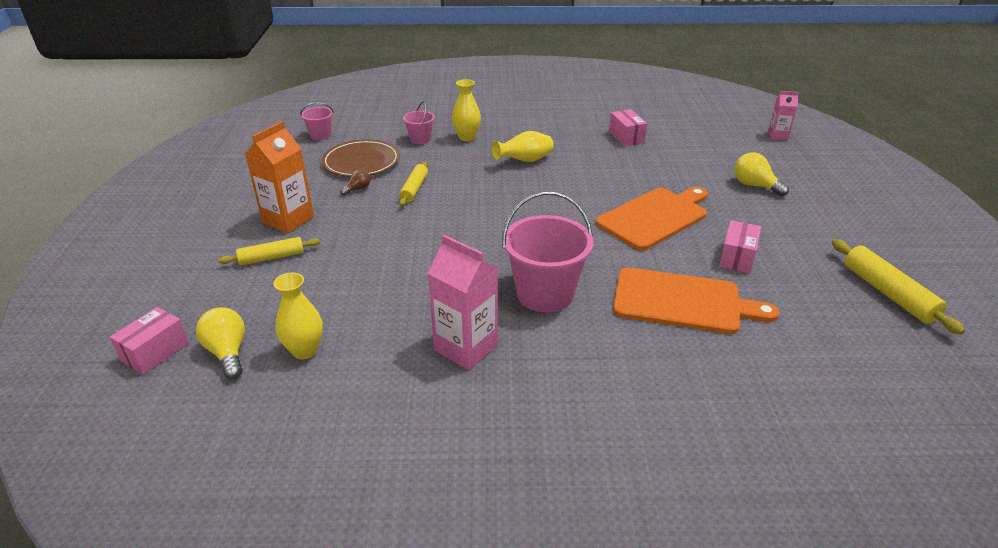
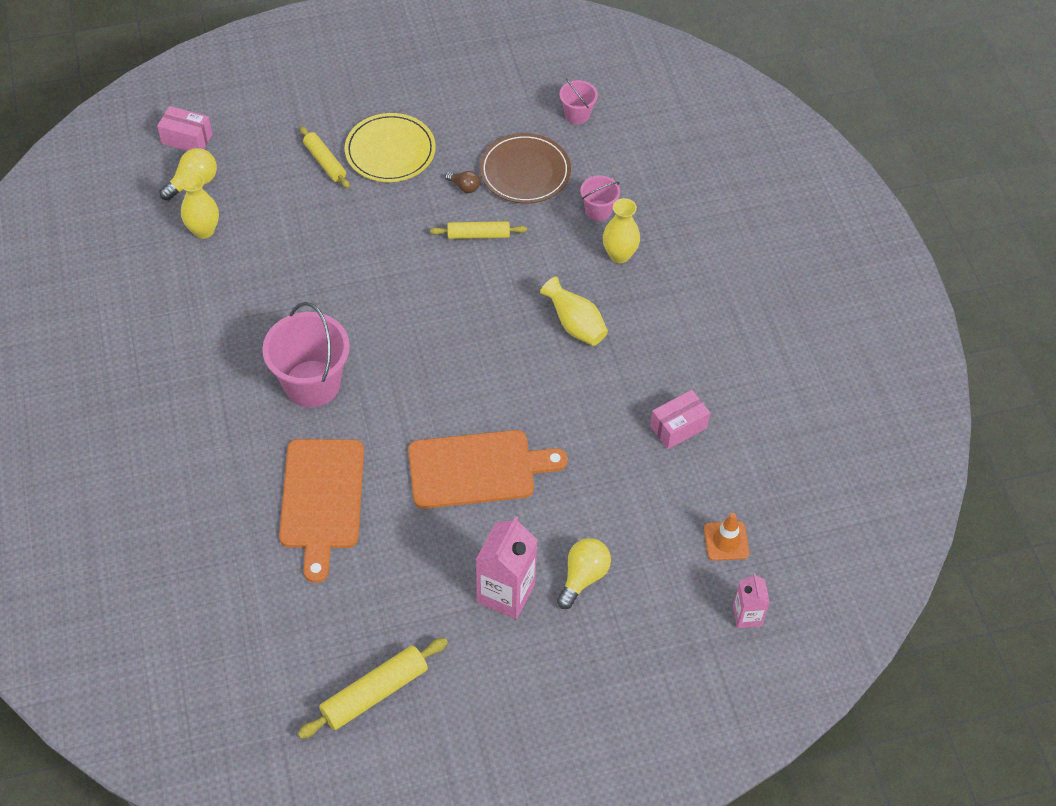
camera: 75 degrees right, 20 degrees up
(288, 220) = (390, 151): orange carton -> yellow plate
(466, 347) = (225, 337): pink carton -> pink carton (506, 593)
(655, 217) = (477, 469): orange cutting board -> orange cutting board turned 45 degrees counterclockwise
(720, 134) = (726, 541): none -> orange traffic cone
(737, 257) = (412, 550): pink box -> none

* * *

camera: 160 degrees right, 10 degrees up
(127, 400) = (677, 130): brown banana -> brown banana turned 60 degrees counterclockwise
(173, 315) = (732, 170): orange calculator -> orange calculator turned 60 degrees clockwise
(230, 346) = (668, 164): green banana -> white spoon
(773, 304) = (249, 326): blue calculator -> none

▸ Directions for this task
Return every line holding the word "right" from the records.

▸ Expected output
camera: 75 degrees right, 20 degrees up
camera: 160 degrees right, 10 degrees up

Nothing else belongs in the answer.